* _Extracted information_:
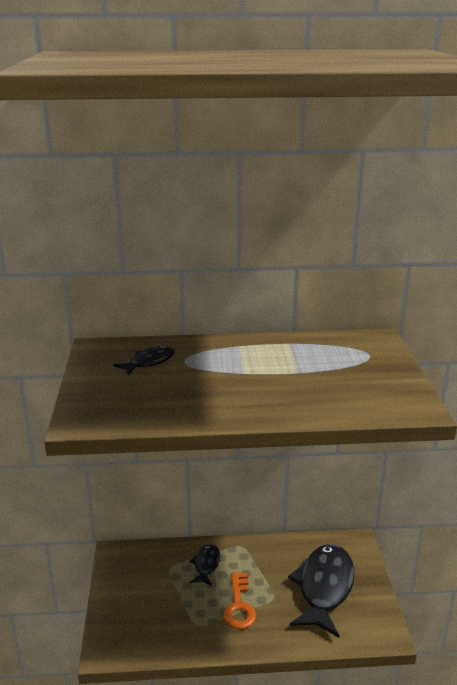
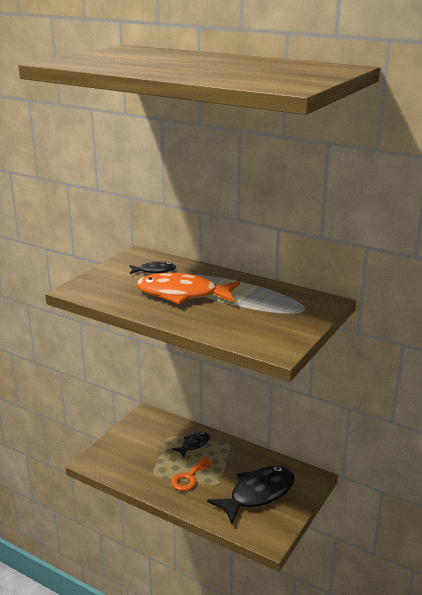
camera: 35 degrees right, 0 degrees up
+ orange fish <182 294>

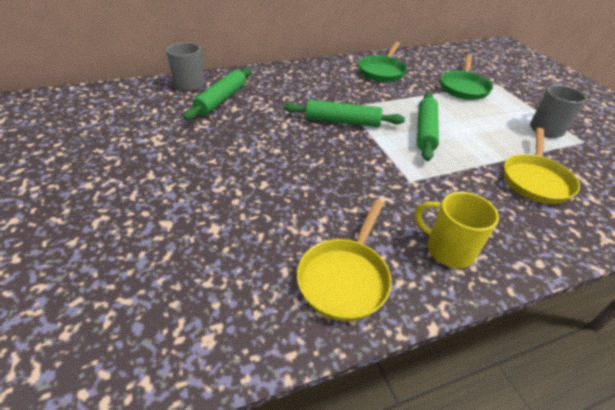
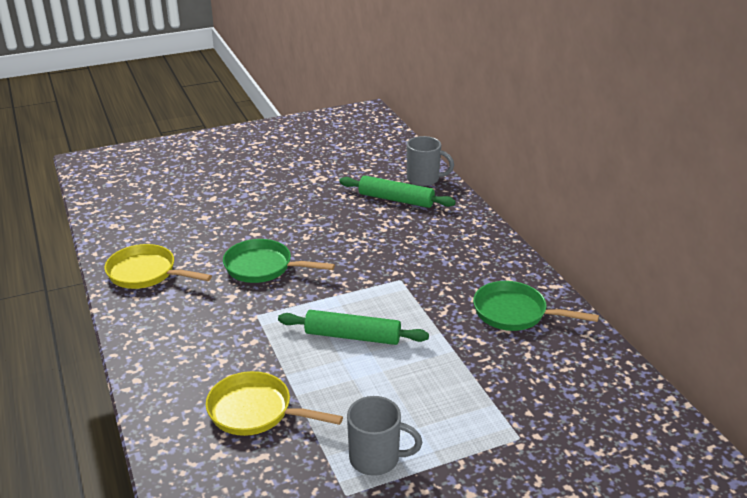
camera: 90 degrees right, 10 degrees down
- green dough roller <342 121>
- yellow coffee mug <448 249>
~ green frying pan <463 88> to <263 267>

--

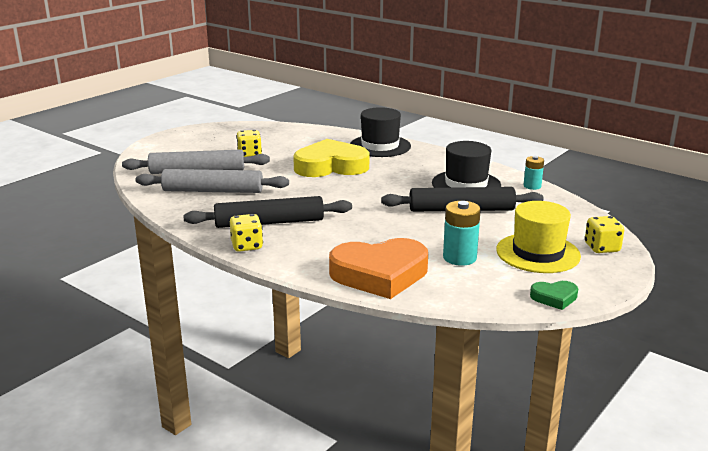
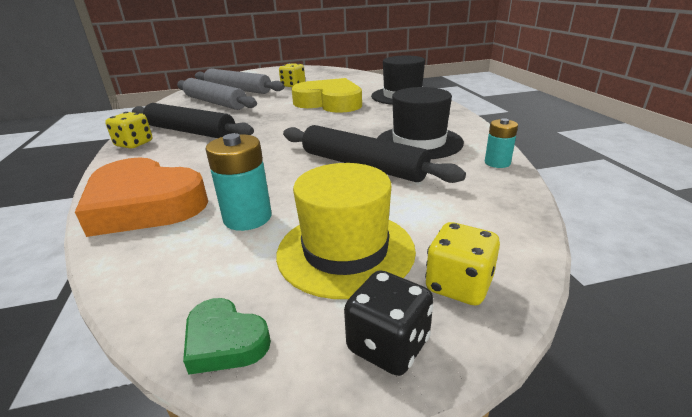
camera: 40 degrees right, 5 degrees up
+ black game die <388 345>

* _What you have to do_:
Whenever the word "green" shows up in a line above, copy that line.

* _Answer section_:
- green dough roller <342 121>
~ green frying pan <463 88> to <263 267>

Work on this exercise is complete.